▶ _Task instructions_: Lines from the line with "cyan diamond at" to the line with "cyan hexagon at" in the entries below, and only those, must be output exactly, with both ends included.
-- Task input follows --
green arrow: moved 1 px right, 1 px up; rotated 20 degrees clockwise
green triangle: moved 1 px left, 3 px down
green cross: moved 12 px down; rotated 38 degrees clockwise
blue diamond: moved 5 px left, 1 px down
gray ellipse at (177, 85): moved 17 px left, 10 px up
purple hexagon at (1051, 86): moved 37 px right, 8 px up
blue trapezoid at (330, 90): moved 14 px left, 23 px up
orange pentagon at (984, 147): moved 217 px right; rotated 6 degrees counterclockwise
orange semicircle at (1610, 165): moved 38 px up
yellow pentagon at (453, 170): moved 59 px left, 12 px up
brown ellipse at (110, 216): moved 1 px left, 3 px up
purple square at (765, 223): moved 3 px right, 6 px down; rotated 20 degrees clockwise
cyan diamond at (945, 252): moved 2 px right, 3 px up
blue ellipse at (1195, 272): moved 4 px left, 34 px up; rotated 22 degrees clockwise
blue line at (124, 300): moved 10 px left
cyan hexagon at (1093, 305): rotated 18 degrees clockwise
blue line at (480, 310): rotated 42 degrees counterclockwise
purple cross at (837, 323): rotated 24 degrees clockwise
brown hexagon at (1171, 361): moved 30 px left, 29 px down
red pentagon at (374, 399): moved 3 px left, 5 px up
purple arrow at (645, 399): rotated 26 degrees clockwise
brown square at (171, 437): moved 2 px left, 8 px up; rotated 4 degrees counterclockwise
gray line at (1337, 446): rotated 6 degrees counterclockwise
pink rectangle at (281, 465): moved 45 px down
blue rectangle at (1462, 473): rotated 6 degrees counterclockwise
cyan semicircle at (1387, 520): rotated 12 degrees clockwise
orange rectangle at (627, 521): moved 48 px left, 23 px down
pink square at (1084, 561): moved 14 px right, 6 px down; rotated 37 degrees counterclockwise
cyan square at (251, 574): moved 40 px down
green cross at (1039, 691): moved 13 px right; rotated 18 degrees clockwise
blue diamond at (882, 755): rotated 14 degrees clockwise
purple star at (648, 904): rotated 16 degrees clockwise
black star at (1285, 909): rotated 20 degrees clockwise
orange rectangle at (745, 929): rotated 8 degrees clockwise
-- Task input concluded --
▶ _Task response_:
cyan diamond at (945, 252): moved 2 px right, 3 px up
blue ellipse at (1195, 272): moved 4 px left, 34 px up; rotated 22 degrees clockwise
blue line at (124, 300): moved 10 px left
cyan hexagon at (1093, 305): rotated 18 degrees clockwise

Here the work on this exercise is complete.